# PROBLEM STATEMENT:
An exact reprint of all the records is the expected answer.

(Stored dataset items)
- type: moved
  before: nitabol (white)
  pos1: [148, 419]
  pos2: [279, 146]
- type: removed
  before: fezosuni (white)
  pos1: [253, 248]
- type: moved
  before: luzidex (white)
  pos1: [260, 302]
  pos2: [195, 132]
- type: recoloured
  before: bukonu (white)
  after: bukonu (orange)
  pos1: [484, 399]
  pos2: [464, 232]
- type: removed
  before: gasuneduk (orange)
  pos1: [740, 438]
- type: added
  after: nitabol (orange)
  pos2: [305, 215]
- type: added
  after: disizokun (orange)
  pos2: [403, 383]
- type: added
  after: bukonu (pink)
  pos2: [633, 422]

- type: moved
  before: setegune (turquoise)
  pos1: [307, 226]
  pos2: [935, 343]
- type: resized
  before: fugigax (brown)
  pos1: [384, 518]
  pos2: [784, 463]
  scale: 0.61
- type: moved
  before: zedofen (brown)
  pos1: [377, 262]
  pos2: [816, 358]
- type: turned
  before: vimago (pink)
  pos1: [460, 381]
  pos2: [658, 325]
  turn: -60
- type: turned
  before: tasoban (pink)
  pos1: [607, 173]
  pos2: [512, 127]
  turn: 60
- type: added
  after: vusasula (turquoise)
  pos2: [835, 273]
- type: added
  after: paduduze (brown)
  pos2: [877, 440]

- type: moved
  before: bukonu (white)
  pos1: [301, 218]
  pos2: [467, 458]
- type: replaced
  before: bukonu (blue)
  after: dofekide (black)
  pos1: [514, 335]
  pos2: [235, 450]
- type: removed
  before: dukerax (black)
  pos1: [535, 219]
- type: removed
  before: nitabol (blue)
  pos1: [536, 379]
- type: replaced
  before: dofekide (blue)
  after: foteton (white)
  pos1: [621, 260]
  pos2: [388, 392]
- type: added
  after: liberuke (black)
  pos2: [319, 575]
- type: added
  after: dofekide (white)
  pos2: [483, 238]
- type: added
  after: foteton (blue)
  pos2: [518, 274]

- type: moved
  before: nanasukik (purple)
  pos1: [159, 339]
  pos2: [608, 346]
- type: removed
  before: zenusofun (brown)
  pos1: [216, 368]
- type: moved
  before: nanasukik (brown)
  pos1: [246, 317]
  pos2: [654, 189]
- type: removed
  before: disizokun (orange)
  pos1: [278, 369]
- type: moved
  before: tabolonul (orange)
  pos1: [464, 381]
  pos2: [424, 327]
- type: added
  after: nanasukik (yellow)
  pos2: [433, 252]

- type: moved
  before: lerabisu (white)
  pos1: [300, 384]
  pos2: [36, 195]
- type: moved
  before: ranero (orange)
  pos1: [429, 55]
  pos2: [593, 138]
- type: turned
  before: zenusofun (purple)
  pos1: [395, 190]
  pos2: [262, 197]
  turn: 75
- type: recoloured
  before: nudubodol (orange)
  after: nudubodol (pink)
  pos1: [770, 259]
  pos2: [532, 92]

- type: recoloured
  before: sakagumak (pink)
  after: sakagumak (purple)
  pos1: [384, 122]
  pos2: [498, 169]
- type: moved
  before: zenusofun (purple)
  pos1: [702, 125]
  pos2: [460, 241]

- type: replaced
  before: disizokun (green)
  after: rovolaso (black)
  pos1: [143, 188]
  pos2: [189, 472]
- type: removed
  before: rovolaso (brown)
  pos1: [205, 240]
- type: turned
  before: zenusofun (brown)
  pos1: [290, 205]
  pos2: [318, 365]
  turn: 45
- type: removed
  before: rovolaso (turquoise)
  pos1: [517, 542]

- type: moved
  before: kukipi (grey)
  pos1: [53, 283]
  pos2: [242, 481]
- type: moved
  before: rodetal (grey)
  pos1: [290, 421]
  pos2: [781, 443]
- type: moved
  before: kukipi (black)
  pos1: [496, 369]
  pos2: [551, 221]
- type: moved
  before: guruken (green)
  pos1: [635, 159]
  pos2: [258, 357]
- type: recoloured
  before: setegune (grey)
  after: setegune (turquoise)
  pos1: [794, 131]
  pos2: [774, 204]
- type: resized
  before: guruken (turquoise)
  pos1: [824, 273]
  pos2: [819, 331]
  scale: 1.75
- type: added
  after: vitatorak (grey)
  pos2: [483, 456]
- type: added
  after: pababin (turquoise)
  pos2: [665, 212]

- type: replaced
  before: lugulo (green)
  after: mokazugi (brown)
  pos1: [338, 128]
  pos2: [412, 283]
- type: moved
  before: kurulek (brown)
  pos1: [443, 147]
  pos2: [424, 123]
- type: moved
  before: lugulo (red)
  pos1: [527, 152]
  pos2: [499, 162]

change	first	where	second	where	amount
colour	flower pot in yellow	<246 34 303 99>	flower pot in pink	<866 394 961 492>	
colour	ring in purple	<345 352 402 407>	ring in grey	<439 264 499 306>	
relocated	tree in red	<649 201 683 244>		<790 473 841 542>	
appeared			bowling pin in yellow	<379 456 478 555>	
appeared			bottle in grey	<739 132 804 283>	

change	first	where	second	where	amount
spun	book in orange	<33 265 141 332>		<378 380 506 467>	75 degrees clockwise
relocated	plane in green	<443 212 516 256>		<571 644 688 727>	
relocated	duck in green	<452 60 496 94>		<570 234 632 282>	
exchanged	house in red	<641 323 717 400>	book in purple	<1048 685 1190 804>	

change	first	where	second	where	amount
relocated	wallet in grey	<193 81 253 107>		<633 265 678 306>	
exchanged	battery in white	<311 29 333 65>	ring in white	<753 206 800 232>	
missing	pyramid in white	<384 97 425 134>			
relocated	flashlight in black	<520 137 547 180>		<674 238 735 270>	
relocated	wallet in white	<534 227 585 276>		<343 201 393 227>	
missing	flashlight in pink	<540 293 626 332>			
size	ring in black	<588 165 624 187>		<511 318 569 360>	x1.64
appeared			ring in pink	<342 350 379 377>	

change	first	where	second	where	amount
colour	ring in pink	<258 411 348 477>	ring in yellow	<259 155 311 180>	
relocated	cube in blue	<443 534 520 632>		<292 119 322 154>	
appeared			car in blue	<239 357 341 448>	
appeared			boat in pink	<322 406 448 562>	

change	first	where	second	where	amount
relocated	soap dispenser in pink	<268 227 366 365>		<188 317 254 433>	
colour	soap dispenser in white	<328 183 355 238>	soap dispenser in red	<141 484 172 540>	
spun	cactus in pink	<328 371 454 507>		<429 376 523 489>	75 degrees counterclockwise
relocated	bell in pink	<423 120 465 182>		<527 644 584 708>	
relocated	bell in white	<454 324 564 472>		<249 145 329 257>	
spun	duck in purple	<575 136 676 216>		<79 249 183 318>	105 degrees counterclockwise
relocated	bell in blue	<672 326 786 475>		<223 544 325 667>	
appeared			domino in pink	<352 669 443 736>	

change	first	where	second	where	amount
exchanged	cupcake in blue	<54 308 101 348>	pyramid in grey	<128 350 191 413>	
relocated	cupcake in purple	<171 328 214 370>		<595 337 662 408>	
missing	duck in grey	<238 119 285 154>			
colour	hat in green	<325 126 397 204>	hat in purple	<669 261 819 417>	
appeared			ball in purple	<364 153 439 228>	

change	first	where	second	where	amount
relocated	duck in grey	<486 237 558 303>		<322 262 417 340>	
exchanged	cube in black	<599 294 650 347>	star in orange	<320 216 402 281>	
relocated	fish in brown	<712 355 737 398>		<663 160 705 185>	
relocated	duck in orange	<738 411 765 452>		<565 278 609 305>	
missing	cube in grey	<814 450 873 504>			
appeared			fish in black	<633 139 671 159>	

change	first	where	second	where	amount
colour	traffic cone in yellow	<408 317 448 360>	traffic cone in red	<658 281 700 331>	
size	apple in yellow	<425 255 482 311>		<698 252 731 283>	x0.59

# RESPONSE BOX:
- type: moved
  before: nitabol (white)
  pos1: [148, 419]
  pos2: [279, 146]
- type: removed
  before: fezosuni (white)
  pos1: [253, 248]
- type: moved
  before: luzidex (white)
  pos1: [260, 302]
  pos2: [195, 132]
- type: recoloured
  before: bukonu (white)
  after: bukonu (orange)
  pos1: [484, 399]
  pos2: [464, 232]
- type: removed
  before: gasuneduk (orange)
  pos1: [740, 438]
- type: added
  after: nitabol (orange)
  pos2: [305, 215]
- type: added
  after: disizokun (orange)
  pos2: [403, 383]
- type: added
  after: bukonu (pink)
  pos2: [633, 422]

- type: moved
  before: setegune (turquoise)
  pos1: [307, 226]
  pos2: [935, 343]
- type: resized
  before: fugigax (brown)
  pos1: [384, 518]
  pos2: [784, 463]
  scale: 0.61
- type: moved
  before: zedofen (brown)
  pos1: [377, 262]
  pos2: [816, 358]
- type: turned
  before: vimago (pink)
  pos1: [460, 381]
  pos2: [658, 325]
  turn: -60
- type: turned
  before: tasoban (pink)
  pos1: [607, 173]
  pos2: [512, 127]
  turn: 60
- type: added
  after: vusasula (turquoise)
  pos2: [835, 273]
- type: added
  after: paduduze (brown)
  pos2: [877, 440]

- type: moved
  before: bukonu (white)
  pos1: [301, 218]
  pos2: [467, 458]
- type: replaced
  before: bukonu (blue)
  after: dofekide (black)
  pos1: [514, 335]
  pos2: [235, 450]
- type: removed
  before: dukerax (black)
  pos1: [535, 219]
- type: removed
  before: nitabol (blue)
  pos1: [536, 379]
- type: replaced
  before: dofekide (blue)
  after: foteton (white)
  pos1: [621, 260]
  pos2: [388, 392]
- type: added
  after: liberuke (black)
  pos2: [319, 575]
- type: added
  after: dofekide (white)
  pos2: [483, 238]
- type: added
  after: foteton (blue)
  pos2: [518, 274]

- type: moved
  before: nanasukik (purple)
  pos1: [159, 339]
  pos2: [608, 346]
- type: removed
  before: zenusofun (brown)
  pos1: [216, 368]
- type: moved
  before: nanasukik (brown)
  pos1: [246, 317]
  pos2: [654, 189]
- type: removed
  before: disizokun (orange)
  pos1: [278, 369]
- type: moved
  before: tabolonul (orange)
  pos1: [464, 381]
  pos2: [424, 327]
- type: added
  after: nanasukik (yellow)
  pos2: [433, 252]

- type: moved
  before: lerabisu (white)
  pos1: [300, 384]
  pos2: [36, 195]
- type: moved
  before: ranero (orange)
  pos1: [429, 55]
  pos2: [593, 138]
- type: turned
  before: zenusofun (purple)
  pos1: [395, 190]
  pos2: [262, 197]
  turn: 75
- type: recoloured
  before: nudubodol (orange)
  after: nudubodol (pink)
  pos1: [770, 259]
  pos2: [532, 92]

- type: recoloured
  before: sakagumak (pink)
  after: sakagumak (purple)
  pos1: [384, 122]
  pos2: [498, 169]
- type: moved
  before: zenusofun (purple)
  pos1: [702, 125]
  pos2: [460, 241]

- type: replaced
  before: disizokun (green)
  after: rovolaso (black)
  pos1: [143, 188]
  pos2: [189, 472]
- type: removed
  before: rovolaso (brown)
  pos1: [205, 240]
- type: turned
  before: zenusofun (brown)
  pos1: [290, 205]
  pos2: [318, 365]
  turn: 45
- type: removed
  before: rovolaso (turquoise)
  pos1: [517, 542]

- type: moved
  before: kukipi (grey)
  pos1: [53, 283]
  pos2: [242, 481]
- type: moved
  before: rodetal (grey)
  pos1: [290, 421]
  pos2: [781, 443]
- type: moved
  before: kukipi (black)
  pos1: [496, 369]
  pos2: [551, 221]
- type: moved
  before: guruken (green)
  pos1: [635, 159]
  pos2: [258, 357]
- type: recoloured
  before: setegune (grey)
  after: setegune (turquoise)
  pos1: [794, 131]
  pos2: [774, 204]
- type: resized
  before: guruken (turquoise)
  pos1: [824, 273]
  pos2: [819, 331]
  scale: 1.75
- type: added
  after: vitatorak (grey)
  pos2: [483, 456]
- type: added
  after: pababin (turquoise)
  pos2: [665, 212]

- type: replaced
  before: lugulo (green)
  after: mokazugi (brown)
  pos1: [338, 128]
  pos2: [412, 283]
- type: moved
  before: kurulek (brown)
  pos1: [443, 147]
  pos2: [424, 123]
- type: moved
  before: lugulo (red)
  pos1: [527, 152]
  pos2: [499, 162]

change	first	where	second	where	amount
colour	flower pot in yellow	<246 34 303 99>	flower pot in pink	<866 394 961 492>	
colour	ring in purple	<345 352 402 407>	ring in grey	<439 264 499 306>	
relocated	tree in red	<649 201 683 244>		<790 473 841 542>	
appeared			bowling pin in yellow	<379 456 478 555>	
appeared			bottle in grey	<739 132 804 283>	

change	first	where	second	where	amount
spun	book in orange	<33 265 141 332>		<378 380 506 467>	75 degrees clockwise
relocated	plane in green	<443 212 516 256>		<571 644 688 727>	
relocated	duck in green	<452 60 496 94>		<570 234 632 282>	
exchanged	house in red	<641 323 717 400>	book in purple	<1048 685 1190 804>	

change	first	where	second	where	amount
relocated	wallet in grey	<193 81 253 107>		<633 265 678 306>	
exchanged	battery in white	<311 29 333 65>	ring in white	<753 206 800 232>	
missing	pyramid in white	<384 97 425 134>			
relocated	flashlight in black	<520 137 547 180>		<674 238 735 270>	
relocated	wallet in white	<534 227 585 276>		<343 201 393 227>	
missing	flashlight in pink	<540 293 626 332>			
size	ring in black	<588 165 624 187>		<511 318 569 360>	x1.64
appeared			ring in pink	<342 350 379 377>	

change	first	where	second	where	amount
colour	ring in pink	<258 411 348 477>	ring in yellow	<259 155 311 180>	
relocated	cube in blue	<443 534 520 632>		<292 119 322 154>	
appeared			car in blue	<239 357 341 448>	
appeared			boat in pink	<322 406 448 562>	

change	first	where	second	where	amount
relocated	soap dispenser in pink	<268 227 366 365>		<188 317 254 433>	
colour	soap dispenser in white	<328 183 355 238>	soap dispenser in red	<141 484 172 540>	
spun	cactus in pink	<328 371 454 507>		<429 376 523 489>	75 degrees counterclockwise
relocated	bell in pink	<423 120 465 182>		<527 644 584 708>	
relocated	bell in white	<454 324 564 472>		<249 145 329 257>	
spun	duck in purple	<575 136 676 216>		<79 249 183 318>	105 degrees counterclockwise
relocated	bell in blue	<672 326 786 475>		<223 544 325 667>	
appeared			domino in pink	<352 669 443 736>	

change	first	where	second	where	amount
exchanged	cupcake in blue	<54 308 101 348>	pyramid in grey	<128 350 191 413>	
relocated	cupcake in purple	<171 328 214 370>		<595 337 662 408>	
missing	duck in grey	<238 119 285 154>			
colour	hat in green	<325 126 397 204>	hat in purple	<669 261 819 417>	
appeared			ball in purple	<364 153 439 228>	

change	first	where	second	where	amount
relocated	duck in grey	<486 237 558 303>		<322 262 417 340>	
exchanged	cube in black	<599 294 650 347>	star in orange	<320 216 402 281>	
relocated	fish in brown	<712 355 737 398>		<663 160 705 185>	
relocated	duck in orange	<738 411 765 452>		<565 278 609 305>	
missing	cube in grey	<814 450 873 504>			
appeared			fish in black	<633 139 671 159>	

change	first	where	second	where	amount
colour	traffic cone in yellow	<408 317 448 360>	traffic cone in red	<658 281 700 331>	
size	apple in yellow	<425 255 482 311>		<698 252 731 283>	x0.59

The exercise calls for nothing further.